### Exercise task
Quote the entries word for word, starting at the line that contains "Return every road" and continuing through the last of the entries. Leave the pictures out.

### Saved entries

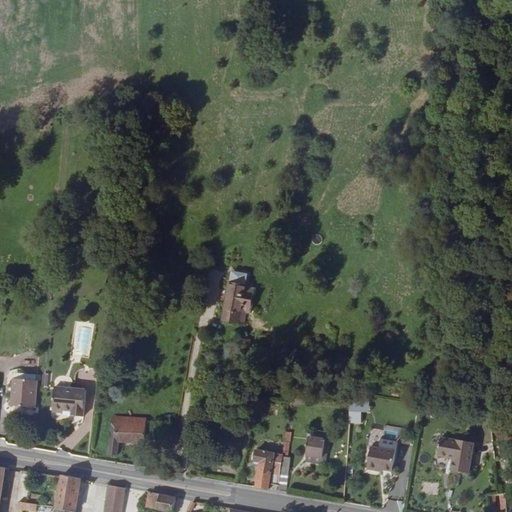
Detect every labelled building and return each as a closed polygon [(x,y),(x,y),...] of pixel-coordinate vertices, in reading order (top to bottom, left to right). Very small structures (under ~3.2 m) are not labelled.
[(262,315),(265,301),(255,299),(256,295),(257,292),(240,289),(233,328),(253,332),(256,314),(262,315)] [(52,389),(29,388),(27,415),(50,416),(52,389)] [(100,392),(69,390),(67,414),(78,415),(78,413),(87,413),(87,418),(98,418),(100,392)] [(361,412),(369,411),(369,398),(348,398),(349,424),(361,423),(361,412)] [(115,415),(107,454),(117,455),(119,443),(144,446),(144,433),(147,418),(115,415)] [(302,429),(296,429),(293,456),(292,469),(297,470),(302,429)] [(475,445),(443,440),(440,458),(455,460),(453,473),(471,475),(475,445)] [(330,472),(334,446),(318,444),(314,470),(330,472)] [(362,469),(369,470),(371,451),(363,450),(362,469)] [(371,451),(369,470),(369,472),(378,473),(378,472),(393,474),(395,454),(371,451)] [(290,491),(292,469),(293,456),(263,452),(261,462),(267,462),(263,478),(262,493),(277,496),(277,493),(278,489),(290,491)] [(297,470),(292,469),(290,491),(289,498),(296,499),(299,470),(297,470)] [(82,479),(62,476),(62,477),(56,508),(58,509),(57,511),(75,511),(82,480),(82,479)] [(105,511),(123,511),(127,488),(109,485),(105,511)] [(173,511),(176,498),(151,493),(148,508),(164,511),(173,511)] [(505,493),(491,494),(488,494),(489,511),(506,511),(507,511),(505,493)] [(37,504),(19,502),(18,509),(36,511),(37,504)]
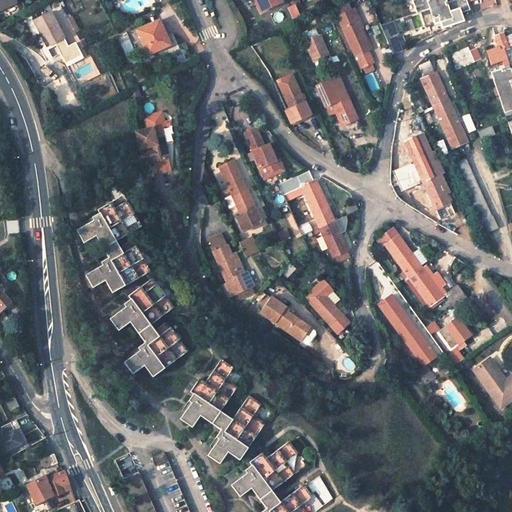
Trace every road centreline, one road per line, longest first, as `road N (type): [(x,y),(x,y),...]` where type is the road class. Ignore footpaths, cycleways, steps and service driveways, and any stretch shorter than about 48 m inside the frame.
road 1 (unclassified): [(225,72),(207,110),(189,268),(225,312),(333,387),(360,382),(376,348),(357,276),(373,192)]
road 2 (tertiary): [(49,336),(27,135),(16,92),(0,69)]
road 3 (unclassified): [(373,192),(380,130),(401,64),(438,38),(483,22),(511,24)]
road 4 (unclassified): [(373,192),(293,147),(253,92),(225,72)]
road 5 (unclassified): [(511,269),(373,192)]
road 6 (residential): [(49,336),(130,438)]
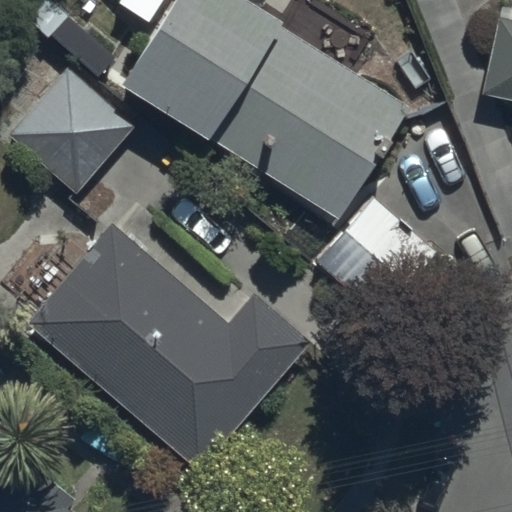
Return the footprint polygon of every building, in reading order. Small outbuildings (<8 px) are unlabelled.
[(44,37),(49,31),(97,73),(115,53),(55,0),(38,0),(23,18),(44,37)] [(254,0),(170,0),(122,78),(341,213),(408,103),(280,24),(284,18),(254,0)] [(511,16),(499,13),(482,88),(511,94),(511,16)] [(135,123),(69,65),(9,133),(75,191),(135,123)] [(439,243),(373,193),(320,262),(386,312),(439,243)] [(110,222),(28,318),(204,469),(315,340),(257,290),(229,323),(110,222)] [(0,511),(72,511),(0,449),(0,511)]
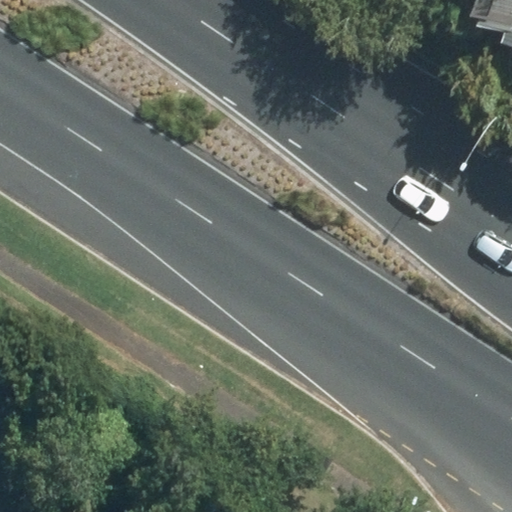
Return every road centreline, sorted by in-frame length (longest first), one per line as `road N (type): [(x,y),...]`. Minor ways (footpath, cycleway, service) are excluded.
road 1 (primary): [(511,415),(0,81)]
road 2 (primary): [(167,0),(511,228)]
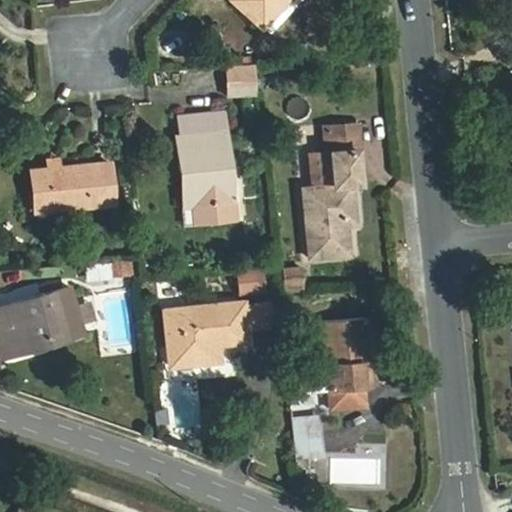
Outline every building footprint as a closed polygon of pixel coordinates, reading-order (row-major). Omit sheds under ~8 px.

### Result
Return every road centreline, sorted by in-frame length (longest first), one per line as `road N (type): [(x,y),...]`. Minor ways (footpath, cycleway, service) are excluded.
road 1 (primary): [(511,415),(0,81)]
road 2 (primary): [(167,0),(511,228)]
Outline every building footprint as a closed polygon of pixel coordinates, reading-order (row-major). Omit sheds under ~8 px.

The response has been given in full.